# Task statement
Report every line of the listing below in which the string "green" occurs.

# Listed records
================================
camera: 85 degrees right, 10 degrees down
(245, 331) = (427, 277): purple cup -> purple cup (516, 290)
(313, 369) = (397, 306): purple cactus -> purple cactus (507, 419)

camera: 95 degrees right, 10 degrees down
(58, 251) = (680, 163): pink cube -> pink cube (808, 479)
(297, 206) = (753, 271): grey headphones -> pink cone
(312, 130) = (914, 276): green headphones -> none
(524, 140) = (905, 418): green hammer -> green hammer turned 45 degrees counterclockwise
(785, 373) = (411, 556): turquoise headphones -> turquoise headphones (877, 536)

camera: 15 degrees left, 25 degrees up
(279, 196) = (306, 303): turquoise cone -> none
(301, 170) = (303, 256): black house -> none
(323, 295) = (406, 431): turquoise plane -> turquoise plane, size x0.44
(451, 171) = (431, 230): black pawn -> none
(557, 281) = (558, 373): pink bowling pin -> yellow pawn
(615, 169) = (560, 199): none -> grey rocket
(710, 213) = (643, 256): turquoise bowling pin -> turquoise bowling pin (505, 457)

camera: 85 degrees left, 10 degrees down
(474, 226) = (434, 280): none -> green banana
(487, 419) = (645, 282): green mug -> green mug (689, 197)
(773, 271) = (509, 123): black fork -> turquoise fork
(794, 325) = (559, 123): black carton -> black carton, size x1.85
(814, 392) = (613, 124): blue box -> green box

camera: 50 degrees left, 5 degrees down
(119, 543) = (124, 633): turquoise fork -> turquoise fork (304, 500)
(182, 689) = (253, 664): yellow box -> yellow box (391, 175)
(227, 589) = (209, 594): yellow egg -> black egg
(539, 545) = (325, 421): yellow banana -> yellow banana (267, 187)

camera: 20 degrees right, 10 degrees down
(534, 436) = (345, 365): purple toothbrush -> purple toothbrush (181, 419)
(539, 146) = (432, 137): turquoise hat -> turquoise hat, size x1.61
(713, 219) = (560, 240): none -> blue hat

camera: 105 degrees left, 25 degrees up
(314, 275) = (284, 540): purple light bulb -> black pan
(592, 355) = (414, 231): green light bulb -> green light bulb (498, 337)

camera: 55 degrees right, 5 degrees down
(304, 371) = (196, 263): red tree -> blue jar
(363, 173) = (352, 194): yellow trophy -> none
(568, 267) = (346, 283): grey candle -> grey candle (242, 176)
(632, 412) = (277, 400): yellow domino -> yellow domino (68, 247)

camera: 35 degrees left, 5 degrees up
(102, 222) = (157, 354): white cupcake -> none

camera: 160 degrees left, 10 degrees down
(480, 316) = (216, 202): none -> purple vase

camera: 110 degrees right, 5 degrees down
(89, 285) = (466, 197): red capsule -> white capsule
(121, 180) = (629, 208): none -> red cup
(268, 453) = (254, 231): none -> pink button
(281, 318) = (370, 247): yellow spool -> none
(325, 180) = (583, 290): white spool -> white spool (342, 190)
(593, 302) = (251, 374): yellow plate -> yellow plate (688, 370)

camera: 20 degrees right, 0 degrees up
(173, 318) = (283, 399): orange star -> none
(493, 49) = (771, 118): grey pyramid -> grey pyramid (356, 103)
================================
# Result for this task
(312, 130) = (914, 276): green headphones -> none
(524, 140) = (905, 418): green hammer -> green hammer turned 45 degrees counterclockwise
(474, 226) = (434, 280): none -> green banana
(487, 419) = (645, 282): green mug -> green mug (689, 197)
(814, 392) = (613, 124): blue box -> green box
(592, 355) = (414, 231): green light bulb -> green light bulb (498, 337)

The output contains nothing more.